Problem details. Starting at the line that contains "(830, 283) = (490, 580): yellow", copy every line to the end of the material below exactly, and omit the pictures.

Information shown.
══════

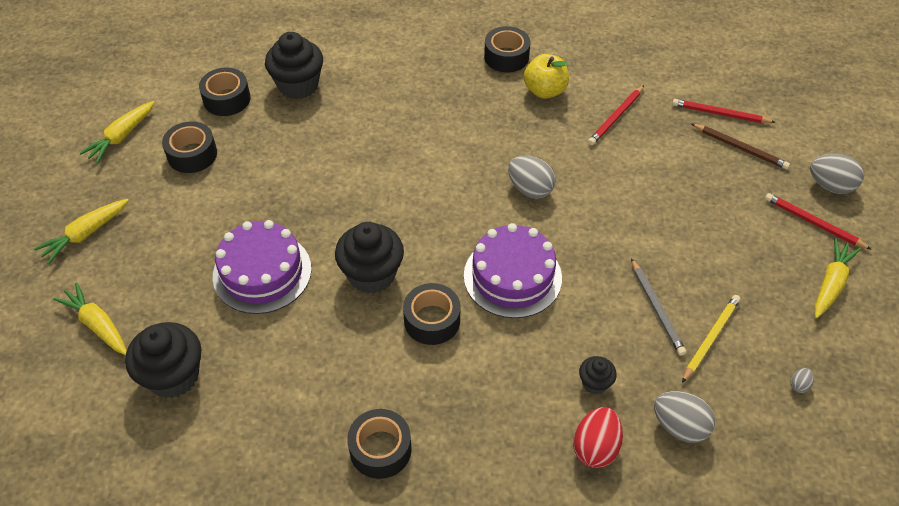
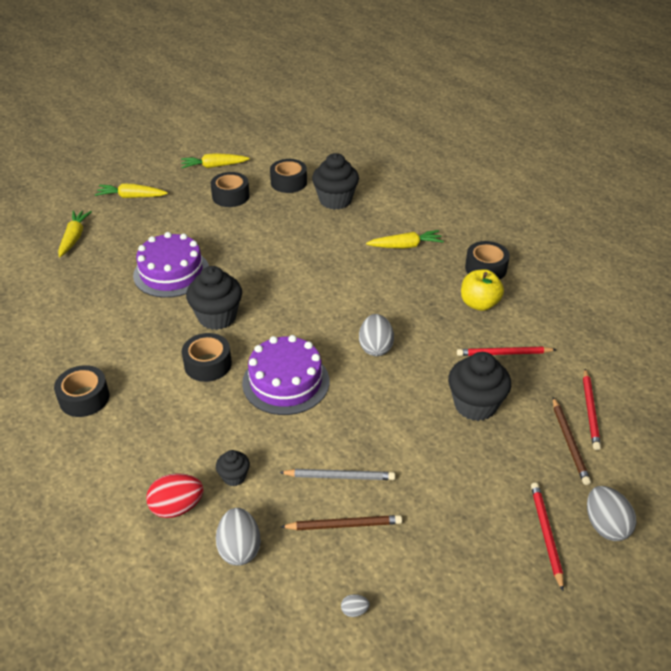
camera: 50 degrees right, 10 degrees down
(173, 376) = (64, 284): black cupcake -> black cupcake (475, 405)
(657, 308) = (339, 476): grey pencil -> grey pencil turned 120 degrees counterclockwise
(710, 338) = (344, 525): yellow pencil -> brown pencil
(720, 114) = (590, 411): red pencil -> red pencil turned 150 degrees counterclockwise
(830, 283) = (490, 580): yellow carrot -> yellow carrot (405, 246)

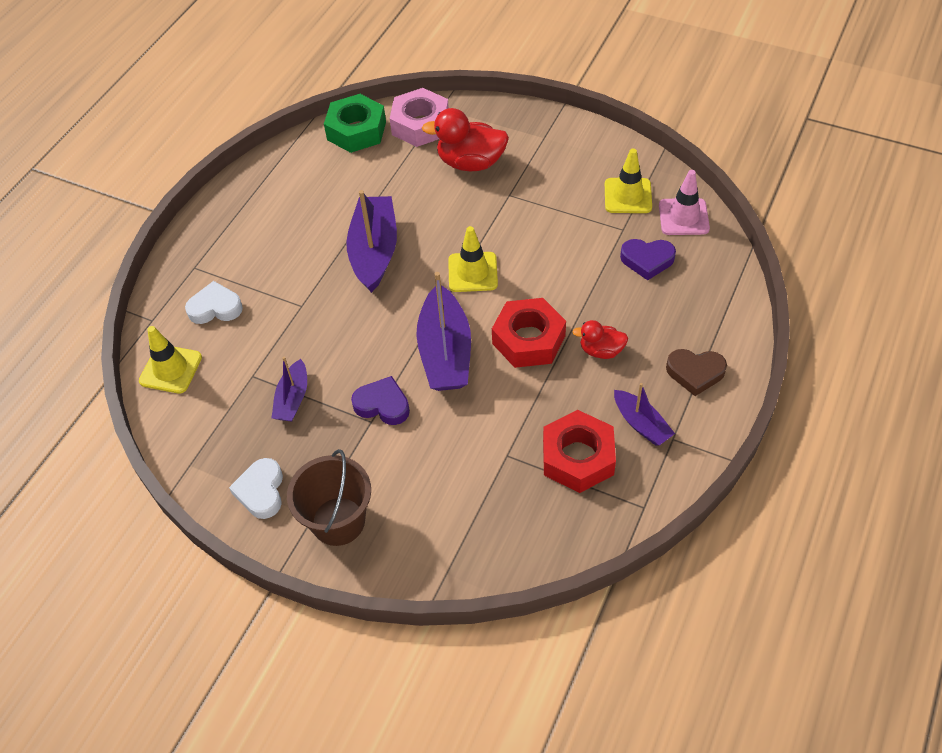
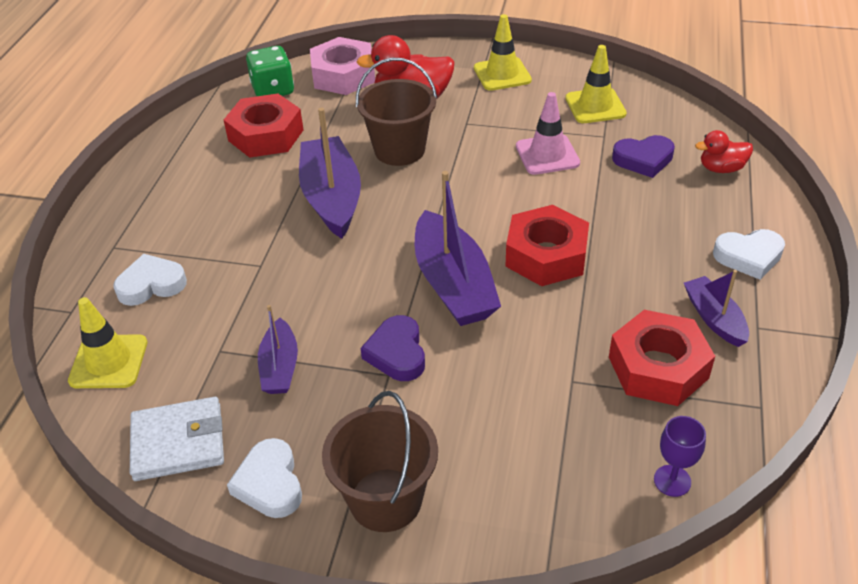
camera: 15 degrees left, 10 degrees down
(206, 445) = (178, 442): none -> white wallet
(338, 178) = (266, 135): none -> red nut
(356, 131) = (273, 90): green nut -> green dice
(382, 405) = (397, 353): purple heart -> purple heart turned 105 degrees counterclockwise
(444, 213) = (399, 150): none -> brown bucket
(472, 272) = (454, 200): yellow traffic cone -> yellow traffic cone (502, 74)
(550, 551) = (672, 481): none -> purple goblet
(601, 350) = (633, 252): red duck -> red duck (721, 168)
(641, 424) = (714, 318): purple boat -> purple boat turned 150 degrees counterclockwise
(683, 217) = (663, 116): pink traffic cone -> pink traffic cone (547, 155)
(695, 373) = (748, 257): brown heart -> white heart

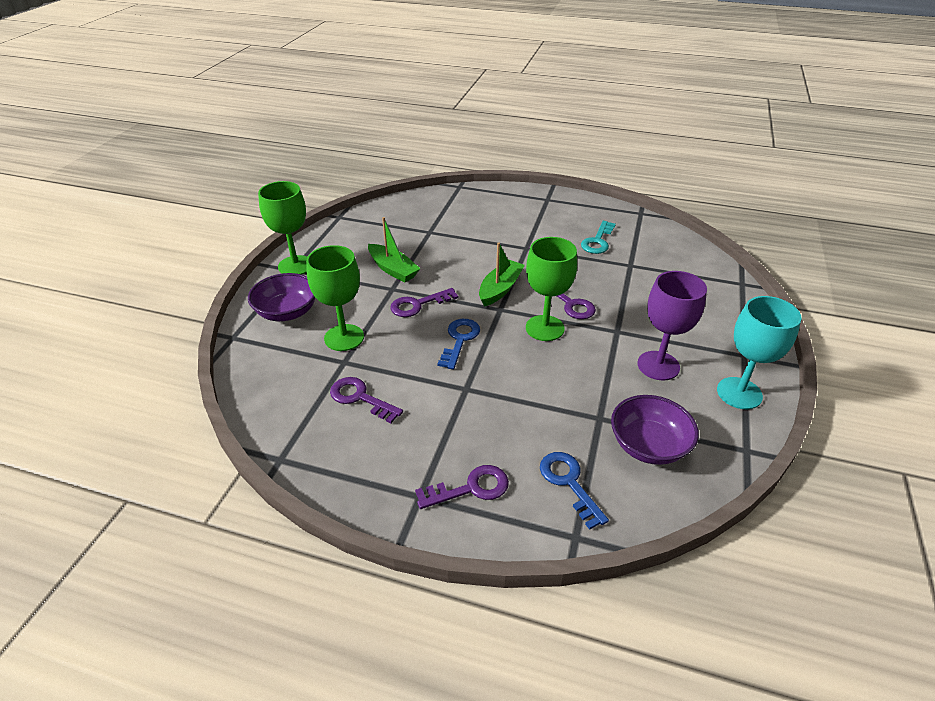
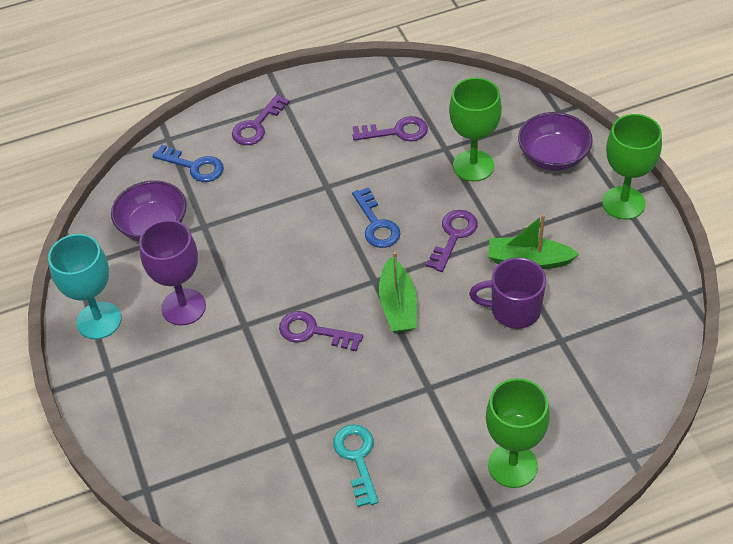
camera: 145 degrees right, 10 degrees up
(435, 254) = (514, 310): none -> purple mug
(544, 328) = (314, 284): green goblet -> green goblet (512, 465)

══════

Output below.
(830, 283) = (490, 580): yellow carrot -> yellow carrot (405, 246)

camera: 15 degrees left, 10 degrees down
(206, 445) = (178, 442): none -> white wallet
(338, 178) = (266, 135): none -> red nut
(356, 131) = (273, 90): green nut -> green dice
(382, 405) = (397, 353): purple heart -> purple heart turned 105 degrees counterclockwise
(444, 213) = (399, 150): none -> brown bucket
(472, 272) = (454, 200): yellow traffic cone -> yellow traffic cone (502, 74)
(550, 551) = (672, 481): none -> purple goblet
(601, 350) = (633, 252): red duck -> red duck (721, 168)
(641, 424) = (714, 318): purple boat -> purple boat turned 150 degrees counterclockwise
(683, 217) = (663, 116): pink traffic cone -> pink traffic cone (547, 155)
(695, 373) = (748, 257): brown heart -> white heart

camera: 145 degrees right, 10 degrees up
(435, 254) = (514, 310): none -> purple mug
(544, 328) = (314, 284): green goblet -> green goblet (512, 465)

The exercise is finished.